◆ **TO-DO ITEM**: From the line with "camera: 75 degrees left, 15 degrees up" to the line with "(635, 383) = (405, 232): green", retype every line exactly, including those two, and leave out the rest of the data below.

◆ **INPUT**:
+===+

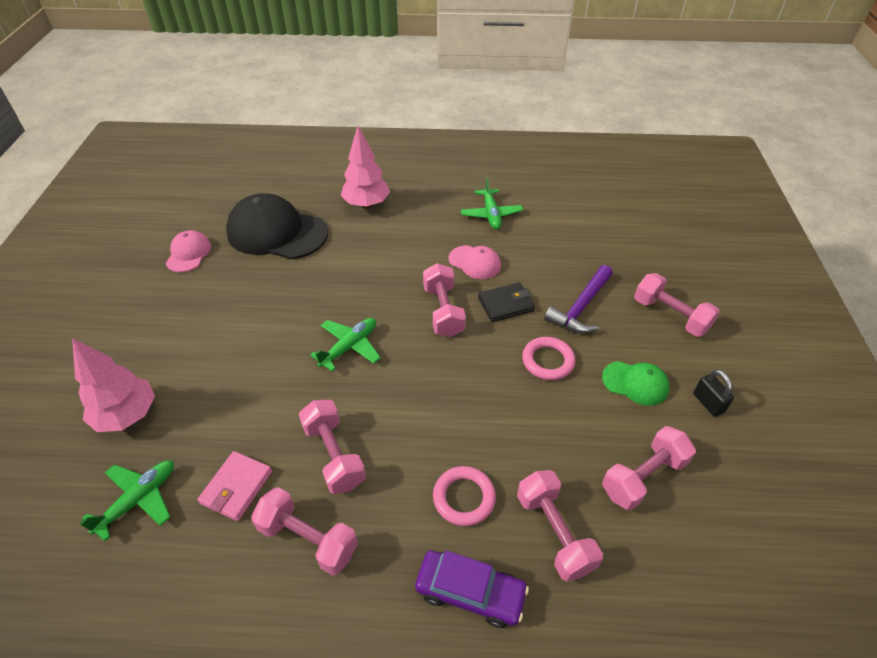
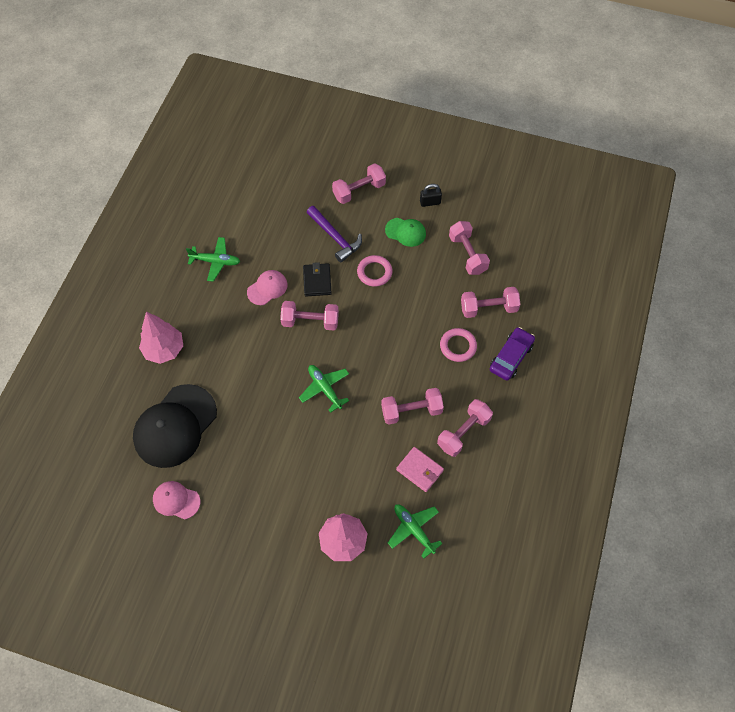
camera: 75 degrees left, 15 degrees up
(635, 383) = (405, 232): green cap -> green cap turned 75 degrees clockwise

+===+

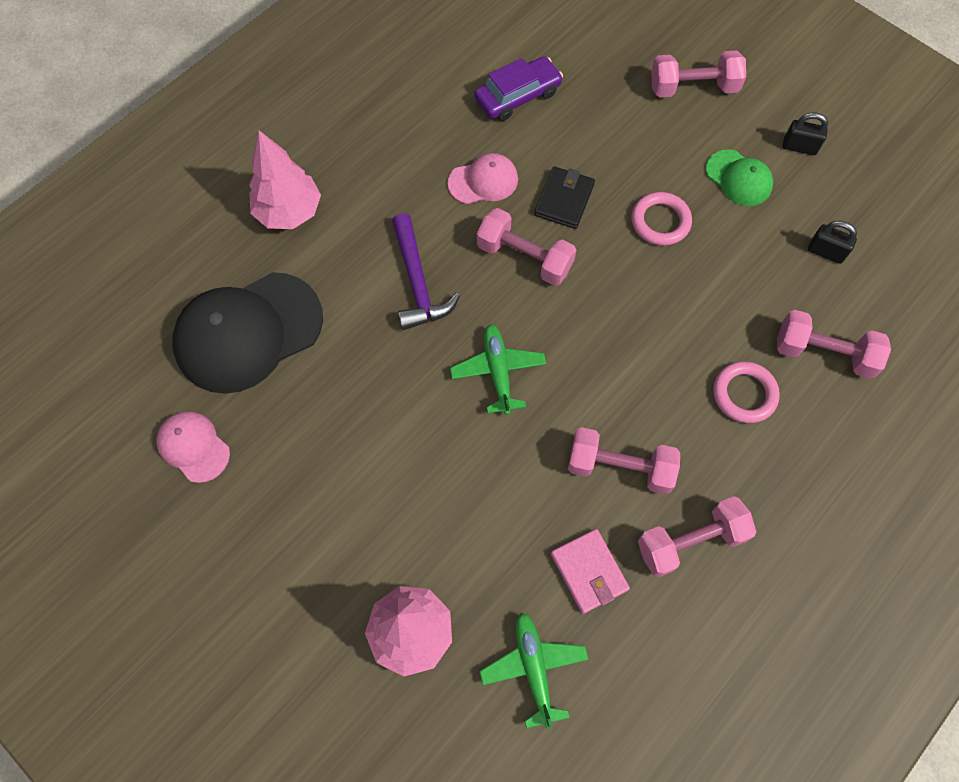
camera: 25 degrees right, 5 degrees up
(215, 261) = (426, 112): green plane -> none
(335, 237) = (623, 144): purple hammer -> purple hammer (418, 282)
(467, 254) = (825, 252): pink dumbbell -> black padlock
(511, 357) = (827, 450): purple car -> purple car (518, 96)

+===+

◆ **WRITTEN RESPONSE**:
camera: 75 degrees left, 15 degrees up
(635, 383) = (405, 232): green cap -> green cap turned 75 degrees clockwise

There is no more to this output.